Exercise prompt:
In the records below, change "top-left" to "upper-left" wherever it appears, and give the records again with nothing else altered.

>> Begin The input

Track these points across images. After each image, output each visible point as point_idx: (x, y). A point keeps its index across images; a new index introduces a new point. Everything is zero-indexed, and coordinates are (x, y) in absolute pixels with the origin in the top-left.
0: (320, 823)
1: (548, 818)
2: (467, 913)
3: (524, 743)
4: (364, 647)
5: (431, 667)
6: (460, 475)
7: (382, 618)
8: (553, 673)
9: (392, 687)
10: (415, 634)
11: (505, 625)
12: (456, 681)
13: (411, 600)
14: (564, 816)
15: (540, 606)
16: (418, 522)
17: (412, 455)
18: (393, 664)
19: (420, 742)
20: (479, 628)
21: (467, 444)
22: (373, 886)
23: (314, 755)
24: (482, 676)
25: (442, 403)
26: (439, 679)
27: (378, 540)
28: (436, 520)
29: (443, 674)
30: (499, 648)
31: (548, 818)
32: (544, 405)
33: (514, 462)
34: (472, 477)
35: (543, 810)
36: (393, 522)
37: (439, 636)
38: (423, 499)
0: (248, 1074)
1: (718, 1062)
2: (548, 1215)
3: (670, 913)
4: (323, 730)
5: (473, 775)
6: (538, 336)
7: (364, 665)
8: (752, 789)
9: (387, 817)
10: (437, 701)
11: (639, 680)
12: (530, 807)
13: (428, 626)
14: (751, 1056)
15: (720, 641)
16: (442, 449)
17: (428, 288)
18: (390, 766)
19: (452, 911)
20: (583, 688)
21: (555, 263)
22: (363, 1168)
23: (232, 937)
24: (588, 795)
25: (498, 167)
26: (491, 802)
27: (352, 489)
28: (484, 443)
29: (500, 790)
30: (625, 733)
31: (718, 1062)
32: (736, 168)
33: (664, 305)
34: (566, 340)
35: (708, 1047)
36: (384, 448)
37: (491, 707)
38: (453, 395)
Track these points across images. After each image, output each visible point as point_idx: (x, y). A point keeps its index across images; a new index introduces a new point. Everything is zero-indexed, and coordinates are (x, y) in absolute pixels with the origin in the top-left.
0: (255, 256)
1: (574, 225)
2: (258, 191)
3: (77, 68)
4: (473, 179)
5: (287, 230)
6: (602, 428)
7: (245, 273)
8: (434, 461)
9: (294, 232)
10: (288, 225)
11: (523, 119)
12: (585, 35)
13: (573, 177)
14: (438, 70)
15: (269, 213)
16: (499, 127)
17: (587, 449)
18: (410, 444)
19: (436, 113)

>> End The input

Correct answer:
Track these points across images. After each image, output each visible point as point_idx: (x, y). A point keeps its index across images; a new index introduces a new point. Everything is zero-indexed, and coordinates are (x, y) in absolute pixels with the origin in the upper-left.
0: (320, 823)
1: (548, 818)
2: (467, 913)
3: (524, 743)
4: (364, 647)
5: (431, 667)
6: (460, 475)
7: (382, 618)
8: (553, 673)
9: (392, 687)
10: (415, 634)
11: (505, 625)
12: (456, 681)
13: (411, 600)
14: (564, 816)
15: (540, 606)
16: (418, 522)
17: (412, 455)
18: (393, 664)
19: (420, 742)
20: (479, 628)
21: (467, 444)
22: (373, 886)
23: (314, 755)
24: (482, 676)
25: (442, 403)
26: (439, 679)
27: (378, 540)
28: (436, 520)
29: (443, 674)
30: (499, 648)
31: (548, 818)
32: (544, 405)
33: (514, 462)
34: (472, 477)
35: (543, 810)
36: (393, 522)
37: (439, 636)
38: (423, 499)
0: (248, 1074)
1: (718, 1062)
2: (548, 1215)
3: (670, 913)
4: (323, 730)
5: (473, 775)
6: (538, 336)
7: (364, 665)
8: (752, 789)
9: (387, 817)
10: (437, 701)
11: (639, 680)
12: (530, 807)
13: (428, 626)
14: (751, 1056)
15: (720, 641)
16: (442, 449)
17: (428, 288)
18: (390, 766)
19: (452, 911)
20: (583, 688)
21: (555, 263)
22: (363, 1168)
23: (232, 937)
24: (588, 795)
25: (498, 167)
26: (491, 802)
27: (352, 489)
28: (484, 443)
29: (500, 790)
30: (625, 733)
31: (718, 1062)
32: (736, 168)
33: (664, 305)
34: (566, 340)
35: (708, 1047)
36: (384, 448)
37: (491, 707)
38: (453, 395)
Track these points across images. After each image, output each visible point as point_idx: (x, y). A point keeps its index across images; a new index introduces a new point. Everything is zero-indexed, and coordinates are (x, y) in absolute pixels with the origin in the upper-left.
0: (255, 256)
1: (574, 225)
2: (258, 191)
3: (77, 68)
4: (473, 179)
5: (287, 230)
6: (602, 428)
7: (245, 273)
8: (434, 461)
9: (294, 232)
10: (288, 225)
11: (523, 119)
12: (585, 35)
13: (573, 177)
14: (438, 70)
15: (269, 213)
16: (499, 127)
17: (587, 449)
18: (410, 444)
19: (436, 113)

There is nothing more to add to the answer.